## Supplied information:
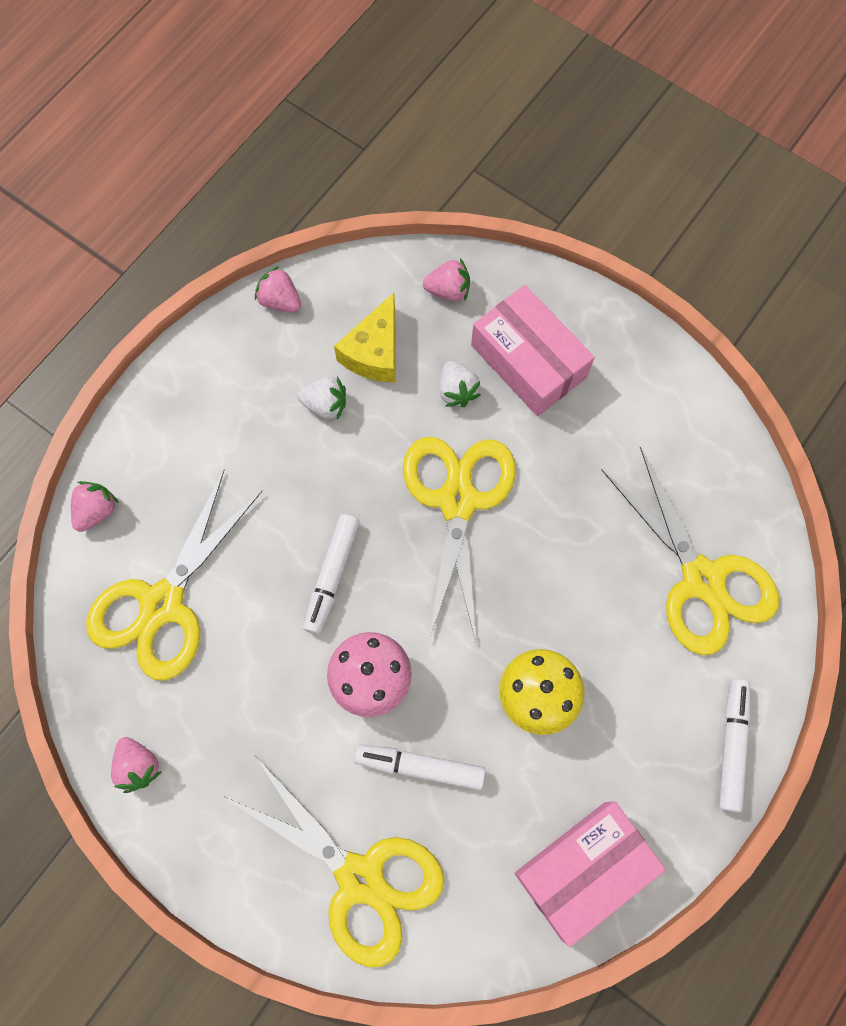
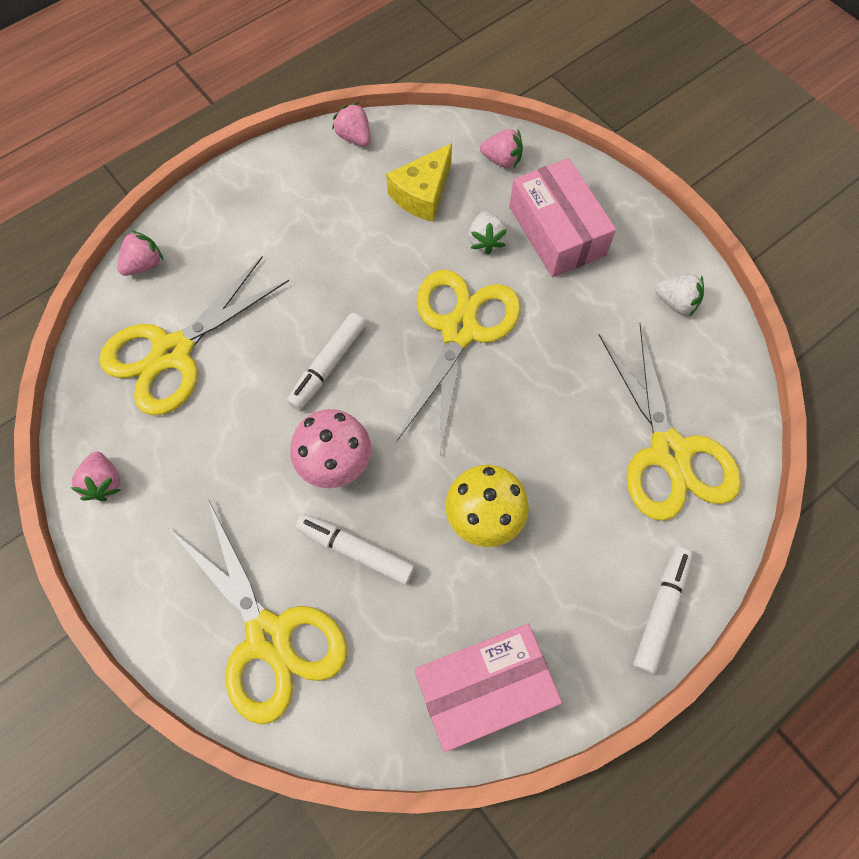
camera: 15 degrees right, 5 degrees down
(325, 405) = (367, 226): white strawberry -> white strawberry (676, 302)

* * *

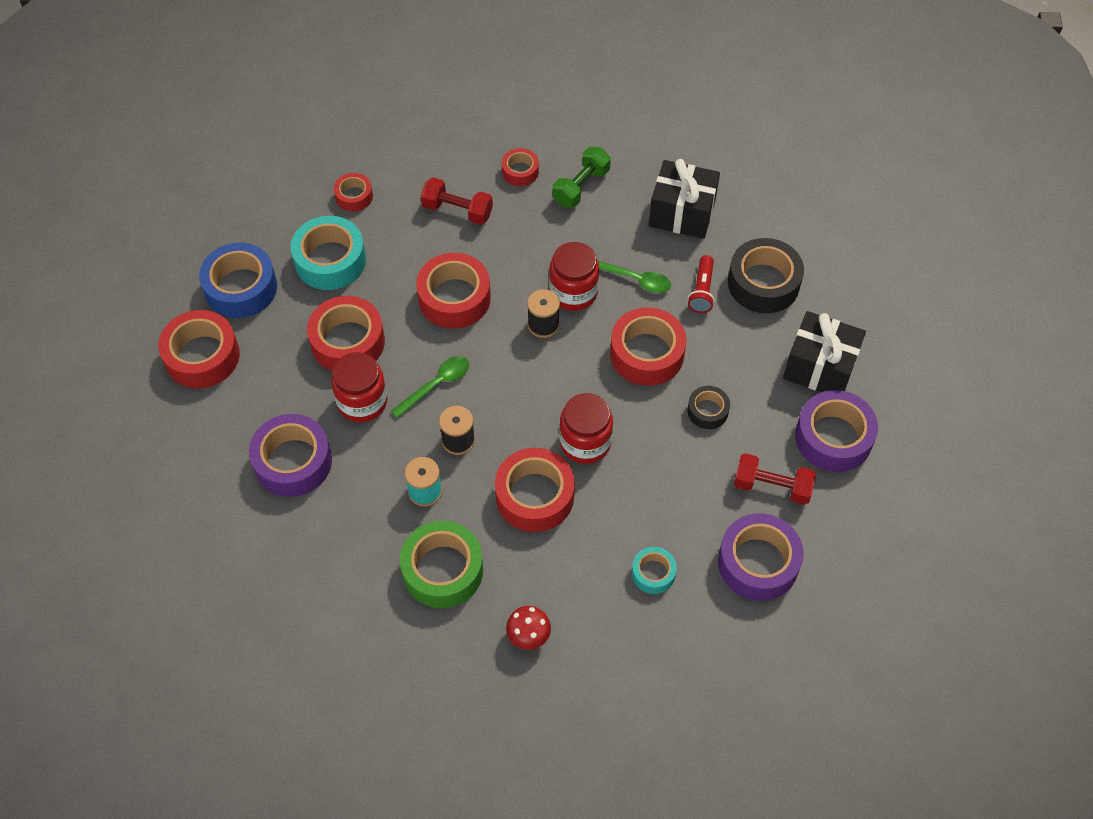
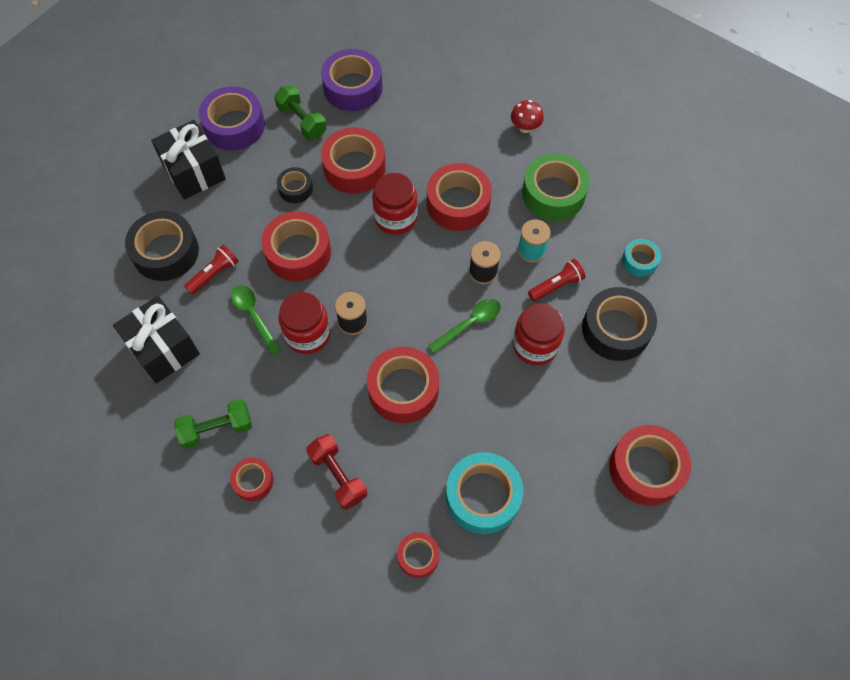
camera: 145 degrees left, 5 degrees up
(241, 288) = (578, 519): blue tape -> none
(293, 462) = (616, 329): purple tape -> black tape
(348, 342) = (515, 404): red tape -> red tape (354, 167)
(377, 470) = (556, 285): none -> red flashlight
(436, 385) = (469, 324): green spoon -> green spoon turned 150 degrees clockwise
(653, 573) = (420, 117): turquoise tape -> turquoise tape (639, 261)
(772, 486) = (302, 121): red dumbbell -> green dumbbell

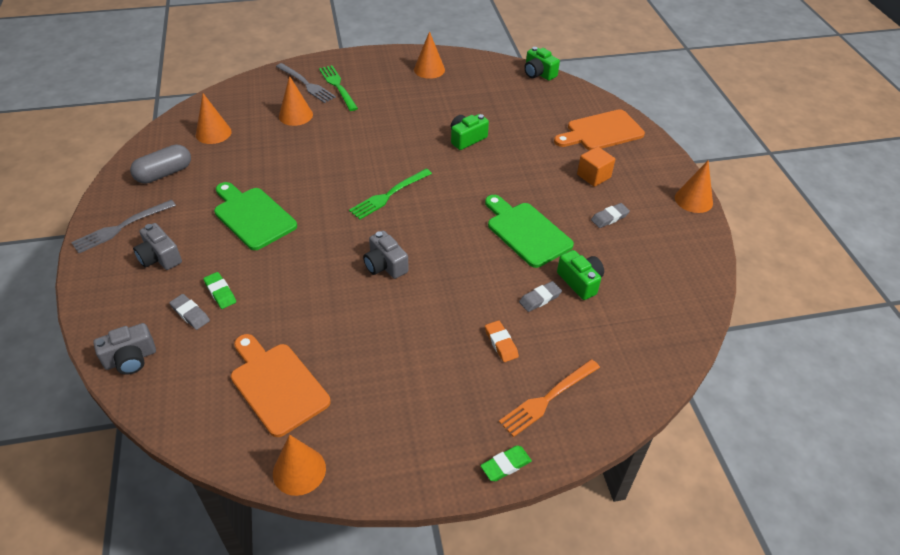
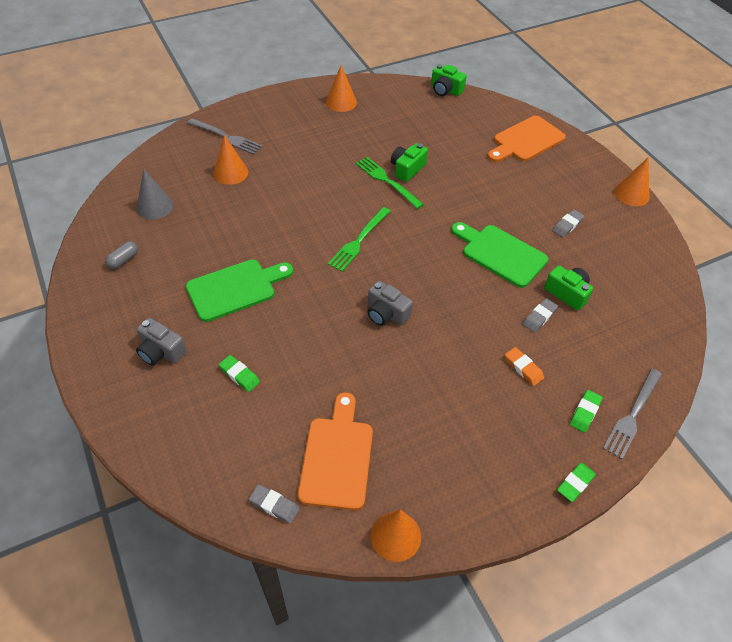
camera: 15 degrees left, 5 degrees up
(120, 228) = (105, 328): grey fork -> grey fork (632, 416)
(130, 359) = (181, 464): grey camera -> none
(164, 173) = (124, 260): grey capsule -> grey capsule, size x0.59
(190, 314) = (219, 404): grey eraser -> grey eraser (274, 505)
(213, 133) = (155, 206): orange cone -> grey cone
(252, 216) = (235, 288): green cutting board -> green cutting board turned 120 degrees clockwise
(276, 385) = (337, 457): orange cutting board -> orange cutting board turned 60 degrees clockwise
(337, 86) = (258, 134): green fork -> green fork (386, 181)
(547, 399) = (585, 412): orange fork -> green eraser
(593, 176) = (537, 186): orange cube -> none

* * *

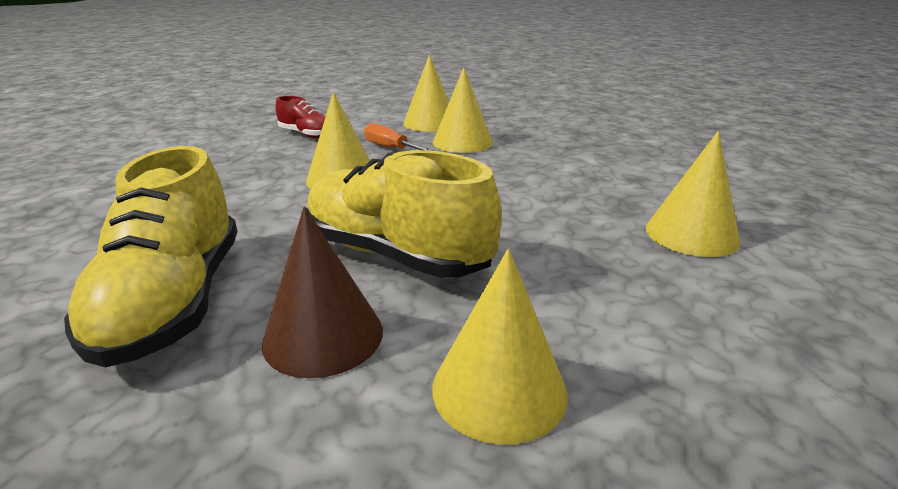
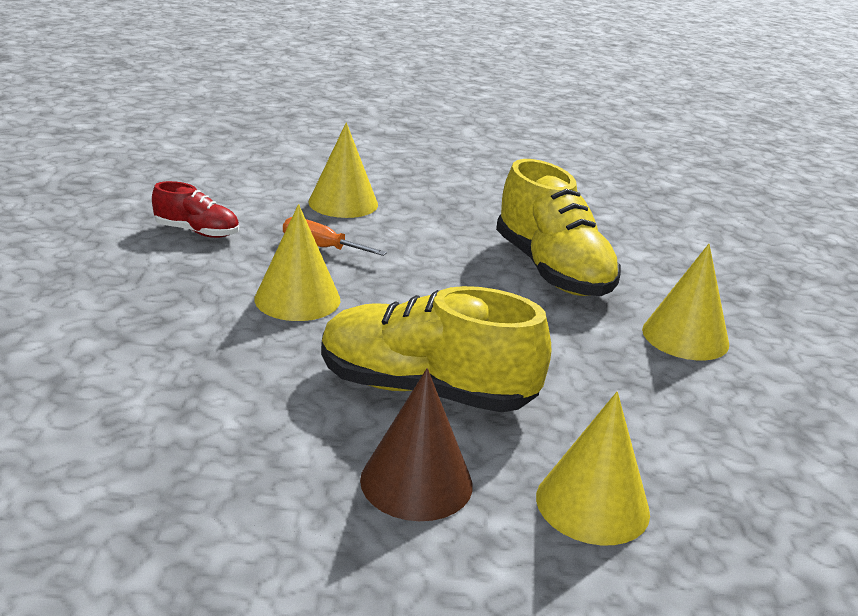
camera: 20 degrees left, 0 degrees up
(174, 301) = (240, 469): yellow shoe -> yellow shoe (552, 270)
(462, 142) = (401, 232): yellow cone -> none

## The task:
When you reach the line with "(130, 359) = (181, 464): grey camera -> none" in the records above, start writing out lines exactly, and stop once the line with "(593, 176) = (537, 186): orange cube -> none" has been written; include nothing else.

## Worked solution:
(130, 359) = (181, 464): grey camera -> none
(164, 173) = (124, 260): grey capsule -> grey capsule, size x0.59
(190, 314) = (219, 404): grey eraser -> grey eraser (274, 505)
(213, 133) = (155, 206): orange cone -> grey cone
(252, 216) = (235, 288): green cutting board -> green cutting board turned 120 degrees clockwise
(276, 385) = (337, 457): orange cutting board -> orange cutting board turned 60 degrees clockwise
(337, 86) = (258, 134): green fork -> green fork (386, 181)
(547, 399) = (585, 412): orange fork -> green eraser
(593, 176) = (537, 186): orange cube -> none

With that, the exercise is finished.